### Task data
__________

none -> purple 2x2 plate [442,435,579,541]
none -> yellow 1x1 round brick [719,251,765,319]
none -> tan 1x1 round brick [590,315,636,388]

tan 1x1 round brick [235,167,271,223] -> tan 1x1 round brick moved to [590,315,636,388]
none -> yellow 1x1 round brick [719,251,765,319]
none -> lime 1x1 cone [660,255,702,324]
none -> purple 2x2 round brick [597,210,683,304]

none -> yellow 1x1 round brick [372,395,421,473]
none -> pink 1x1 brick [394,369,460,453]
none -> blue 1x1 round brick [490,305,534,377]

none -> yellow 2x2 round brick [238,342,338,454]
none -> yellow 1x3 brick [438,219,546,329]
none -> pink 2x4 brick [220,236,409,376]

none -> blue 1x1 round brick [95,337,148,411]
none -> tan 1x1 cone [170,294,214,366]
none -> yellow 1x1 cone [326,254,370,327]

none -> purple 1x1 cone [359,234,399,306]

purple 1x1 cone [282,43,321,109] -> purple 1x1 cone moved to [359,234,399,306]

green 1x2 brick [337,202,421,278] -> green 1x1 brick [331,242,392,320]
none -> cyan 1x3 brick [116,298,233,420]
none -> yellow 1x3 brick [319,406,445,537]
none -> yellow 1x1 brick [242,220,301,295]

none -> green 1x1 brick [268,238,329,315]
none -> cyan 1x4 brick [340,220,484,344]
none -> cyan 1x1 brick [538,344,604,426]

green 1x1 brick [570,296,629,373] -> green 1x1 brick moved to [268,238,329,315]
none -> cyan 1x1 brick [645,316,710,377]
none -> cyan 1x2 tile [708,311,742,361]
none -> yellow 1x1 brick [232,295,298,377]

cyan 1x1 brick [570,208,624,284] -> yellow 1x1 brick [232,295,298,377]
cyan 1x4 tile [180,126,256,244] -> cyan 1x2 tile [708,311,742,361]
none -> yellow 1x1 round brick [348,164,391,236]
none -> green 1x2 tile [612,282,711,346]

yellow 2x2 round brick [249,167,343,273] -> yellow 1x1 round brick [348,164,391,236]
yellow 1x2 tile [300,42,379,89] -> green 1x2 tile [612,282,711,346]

__________

### Activity
Retype, exactly and in full, the lines above from the one containing "none -> yellow 2x2" through the one containing "none -> purple 1x1 cone [359,234,399,306]".

### Task solution
none -> yellow 2x2 round brick [238,342,338,454]
none -> yellow 1x3 brick [438,219,546,329]
none -> pink 2x4 brick [220,236,409,376]

none -> blue 1x1 round brick [95,337,148,411]
none -> tan 1x1 cone [170,294,214,366]
none -> yellow 1x1 cone [326,254,370,327]

none -> purple 1x1 cone [359,234,399,306]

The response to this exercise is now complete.